■ Provided data ■
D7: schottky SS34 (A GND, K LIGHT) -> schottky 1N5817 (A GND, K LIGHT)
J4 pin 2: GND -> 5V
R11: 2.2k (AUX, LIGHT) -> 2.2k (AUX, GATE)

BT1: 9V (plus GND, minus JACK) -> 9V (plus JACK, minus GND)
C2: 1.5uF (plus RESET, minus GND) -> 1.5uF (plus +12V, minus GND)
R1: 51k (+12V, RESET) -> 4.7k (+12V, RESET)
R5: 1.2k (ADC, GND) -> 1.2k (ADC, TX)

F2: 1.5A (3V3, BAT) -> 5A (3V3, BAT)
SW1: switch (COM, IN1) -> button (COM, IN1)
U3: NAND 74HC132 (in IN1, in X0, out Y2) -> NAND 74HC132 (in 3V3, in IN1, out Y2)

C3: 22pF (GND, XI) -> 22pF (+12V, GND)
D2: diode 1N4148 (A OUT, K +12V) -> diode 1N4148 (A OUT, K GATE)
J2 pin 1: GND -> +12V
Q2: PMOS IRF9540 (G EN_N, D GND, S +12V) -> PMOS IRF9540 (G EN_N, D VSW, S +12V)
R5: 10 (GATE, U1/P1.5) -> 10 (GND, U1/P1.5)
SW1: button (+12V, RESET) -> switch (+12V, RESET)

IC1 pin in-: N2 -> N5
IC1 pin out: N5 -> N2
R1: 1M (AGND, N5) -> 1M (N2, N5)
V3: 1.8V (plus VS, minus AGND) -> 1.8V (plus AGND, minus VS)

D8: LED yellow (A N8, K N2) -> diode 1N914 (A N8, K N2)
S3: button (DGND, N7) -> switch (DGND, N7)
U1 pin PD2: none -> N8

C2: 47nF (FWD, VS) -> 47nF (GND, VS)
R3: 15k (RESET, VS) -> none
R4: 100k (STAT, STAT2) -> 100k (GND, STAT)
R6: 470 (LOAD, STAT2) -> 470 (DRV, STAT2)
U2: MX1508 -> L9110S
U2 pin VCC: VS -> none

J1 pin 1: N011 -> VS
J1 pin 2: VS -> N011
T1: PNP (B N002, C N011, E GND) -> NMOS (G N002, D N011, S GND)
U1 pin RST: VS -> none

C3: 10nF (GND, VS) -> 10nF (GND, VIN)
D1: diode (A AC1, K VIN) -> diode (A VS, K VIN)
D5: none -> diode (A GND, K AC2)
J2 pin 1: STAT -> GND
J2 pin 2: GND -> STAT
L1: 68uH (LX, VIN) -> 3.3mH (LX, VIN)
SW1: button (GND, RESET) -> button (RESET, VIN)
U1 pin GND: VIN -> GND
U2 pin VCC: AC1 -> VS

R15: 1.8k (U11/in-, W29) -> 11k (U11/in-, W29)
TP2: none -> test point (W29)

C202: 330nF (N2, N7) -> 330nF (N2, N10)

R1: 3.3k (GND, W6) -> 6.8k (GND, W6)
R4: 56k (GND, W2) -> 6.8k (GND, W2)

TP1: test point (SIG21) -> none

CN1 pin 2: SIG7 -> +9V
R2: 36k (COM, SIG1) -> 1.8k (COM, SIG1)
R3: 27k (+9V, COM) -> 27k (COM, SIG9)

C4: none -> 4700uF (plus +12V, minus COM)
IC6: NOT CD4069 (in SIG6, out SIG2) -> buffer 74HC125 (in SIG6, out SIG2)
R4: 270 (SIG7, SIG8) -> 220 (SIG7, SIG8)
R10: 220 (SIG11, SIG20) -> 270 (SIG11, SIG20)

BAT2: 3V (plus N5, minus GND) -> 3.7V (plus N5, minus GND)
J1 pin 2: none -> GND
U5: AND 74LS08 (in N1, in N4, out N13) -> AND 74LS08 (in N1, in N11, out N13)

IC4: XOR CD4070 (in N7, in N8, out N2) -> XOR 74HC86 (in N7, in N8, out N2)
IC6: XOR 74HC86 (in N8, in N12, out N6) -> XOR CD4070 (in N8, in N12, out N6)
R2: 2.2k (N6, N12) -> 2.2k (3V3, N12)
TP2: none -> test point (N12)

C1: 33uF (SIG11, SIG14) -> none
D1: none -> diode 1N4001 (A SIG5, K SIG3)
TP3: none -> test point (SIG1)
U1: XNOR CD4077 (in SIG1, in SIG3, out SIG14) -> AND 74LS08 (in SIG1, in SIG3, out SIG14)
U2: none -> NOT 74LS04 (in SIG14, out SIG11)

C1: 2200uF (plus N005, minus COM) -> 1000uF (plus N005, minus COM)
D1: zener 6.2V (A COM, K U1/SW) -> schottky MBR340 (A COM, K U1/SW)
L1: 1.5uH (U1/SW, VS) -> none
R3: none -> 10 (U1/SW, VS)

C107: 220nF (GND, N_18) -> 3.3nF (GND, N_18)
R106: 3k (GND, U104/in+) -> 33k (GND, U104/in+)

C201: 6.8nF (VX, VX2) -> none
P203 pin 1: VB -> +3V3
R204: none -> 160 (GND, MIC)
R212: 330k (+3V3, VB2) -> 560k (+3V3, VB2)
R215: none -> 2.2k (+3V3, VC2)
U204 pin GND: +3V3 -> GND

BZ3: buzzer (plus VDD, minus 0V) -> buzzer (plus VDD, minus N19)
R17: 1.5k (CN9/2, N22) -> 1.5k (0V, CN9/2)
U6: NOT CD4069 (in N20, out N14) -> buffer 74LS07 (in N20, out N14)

■ Work request ■
Word for word, quote the lines of the material from the first line through the line with "U1 pin PD2: none -> N8", both ends included.

■ Answer area ■
D7: schottky SS34 (A GND, K LIGHT) -> schottky 1N5817 (A GND, K LIGHT)
J4 pin 2: GND -> 5V
R11: 2.2k (AUX, LIGHT) -> 2.2k (AUX, GATE)

BT1: 9V (plus GND, minus JACK) -> 9V (plus JACK, minus GND)
C2: 1.5uF (plus RESET, minus GND) -> 1.5uF (plus +12V, minus GND)
R1: 51k (+12V, RESET) -> 4.7k (+12V, RESET)
R5: 1.2k (ADC, GND) -> 1.2k (ADC, TX)

F2: 1.5A (3V3, BAT) -> 5A (3V3, BAT)
SW1: switch (COM, IN1) -> button (COM, IN1)
U3: NAND 74HC132 (in IN1, in X0, out Y2) -> NAND 74HC132 (in 3V3, in IN1, out Y2)

C3: 22pF (GND, XI) -> 22pF (+12V, GND)
D2: diode 1N4148 (A OUT, K +12V) -> diode 1N4148 (A OUT, K GATE)
J2 pin 1: GND -> +12V
Q2: PMOS IRF9540 (G EN_N, D GND, S +12V) -> PMOS IRF9540 (G EN_N, D VSW, S +12V)
R5: 10 (GATE, U1/P1.5) -> 10 (GND, U1/P1.5)
SW1: button (+12V, RESET) -> switch (+12V, RESET)

IC1 pin in-: N2 -> N5
IC1 pin out: N5 -> N2
R1: 1M (AGND, N5) -> 1M (N2, N5)
V3: 1.8V (plus VS, minus AGND) -> 1.8V (plus AGND, minus VS)

D8: LED yellow (A N8, K N2) -> diode 1N914 (A N8, K N2)
S3: button (DGND, N7) -> switch (DGND, N7)
U1 pin PD2: none -> N8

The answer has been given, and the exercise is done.